DIRECTIONS FOR THIS TASK →
Narrow the data below down to the lines containing "Boot".

SOURCE INFORMATION →
—————

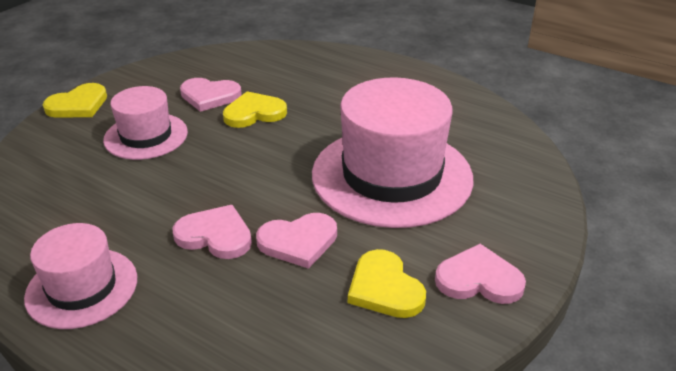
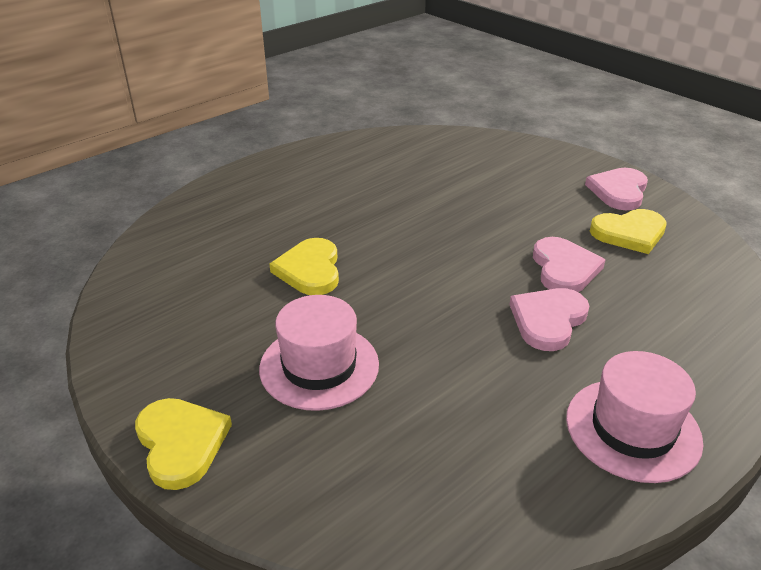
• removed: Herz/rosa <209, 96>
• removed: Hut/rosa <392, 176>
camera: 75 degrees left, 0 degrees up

—————

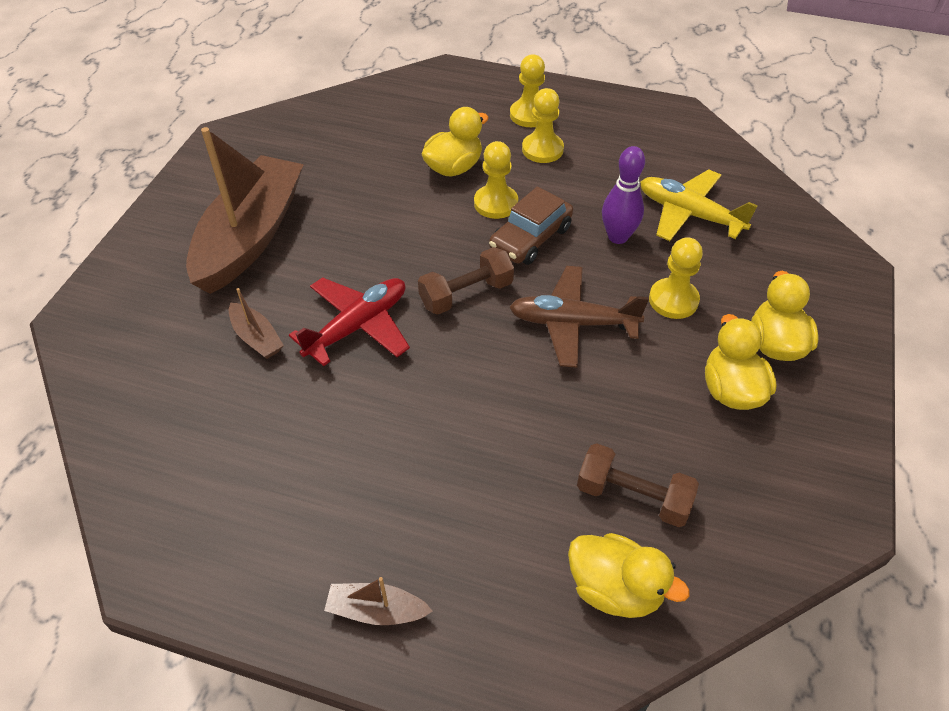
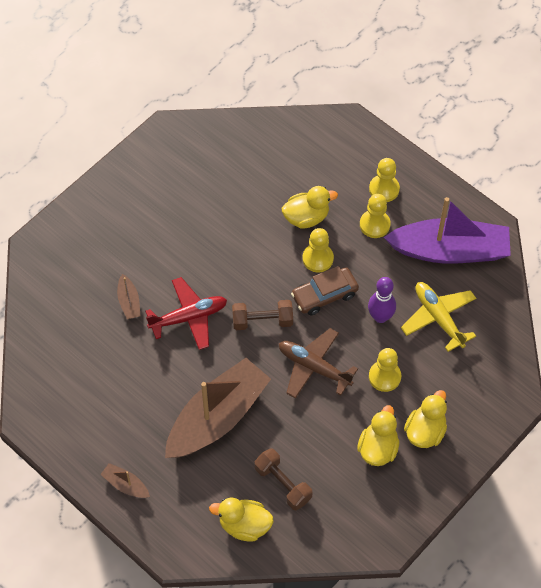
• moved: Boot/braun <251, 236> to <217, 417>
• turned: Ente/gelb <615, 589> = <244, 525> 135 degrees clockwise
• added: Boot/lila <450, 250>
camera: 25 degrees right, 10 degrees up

—————

TASK RESPONSE →
• moved: Boot/braun <251, 236> to <217, 417>
• added: Boot/lila <450, 250>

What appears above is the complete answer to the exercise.